WORK TO BE COMPLETED
Transcribe everything in the listing below exactly, except the pictures.

INFORMATION PROVIDED
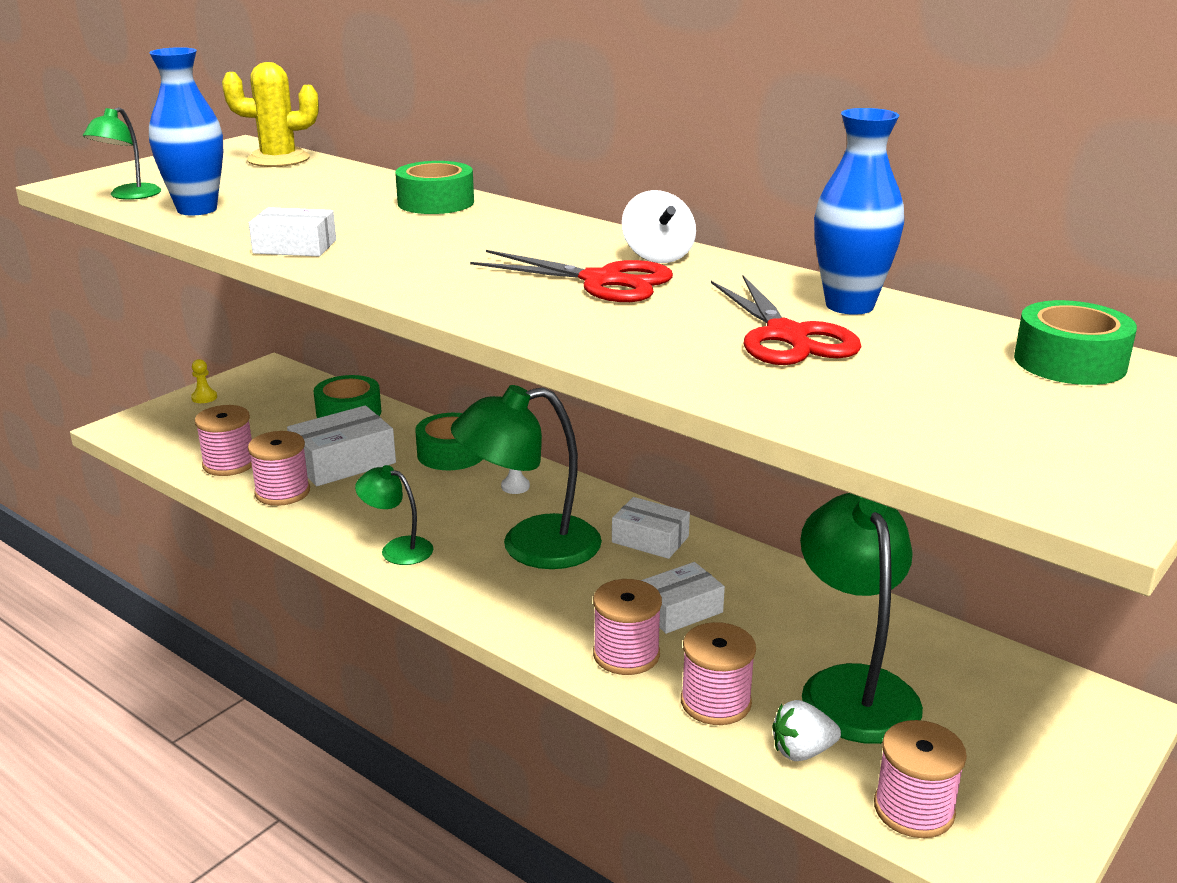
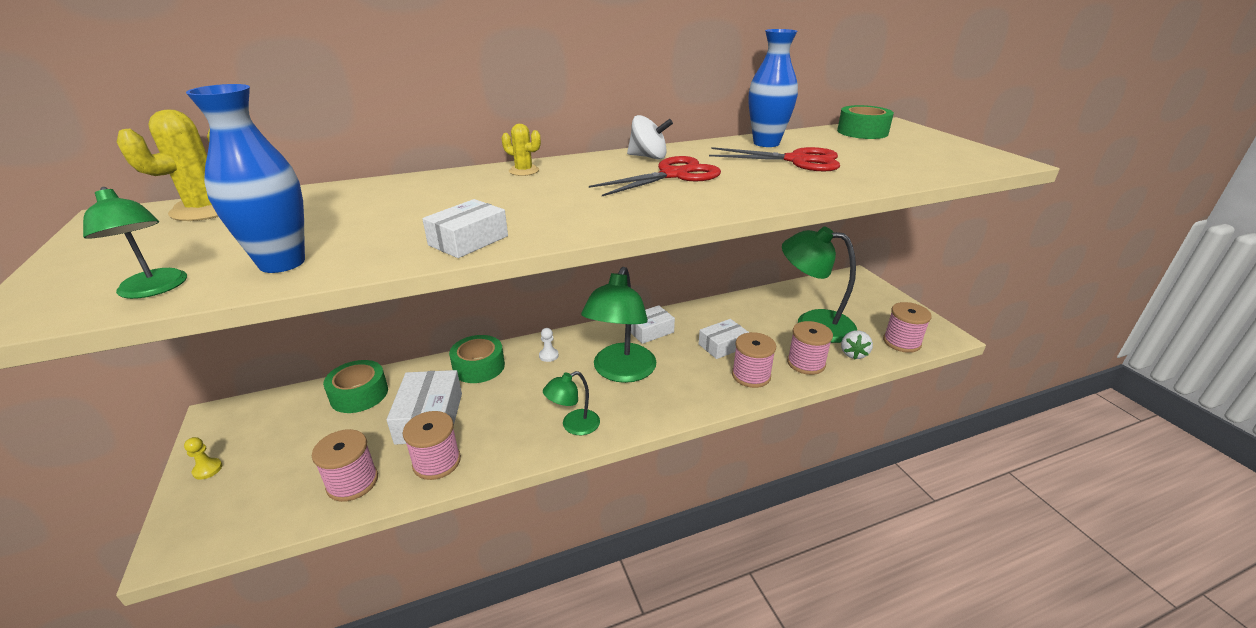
camera: 60 degrees left, 5 degrees up
(436, 202) = (448, 183): green tape -> none
(514, 218) = (524, 171): none -> yellow cactus
(680, 610) = (722, 345): white box -> white box turned 60 degrees clockwise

ANSWER
camera: 60 degrees left, 5 degrees up
(436, 202) = (448, 183): green tape -> none
(514, 218) = (524, 171): none -> yellow cactus
(680, 610) = (722, 345): white box -> white box turned 60 degrees clockwise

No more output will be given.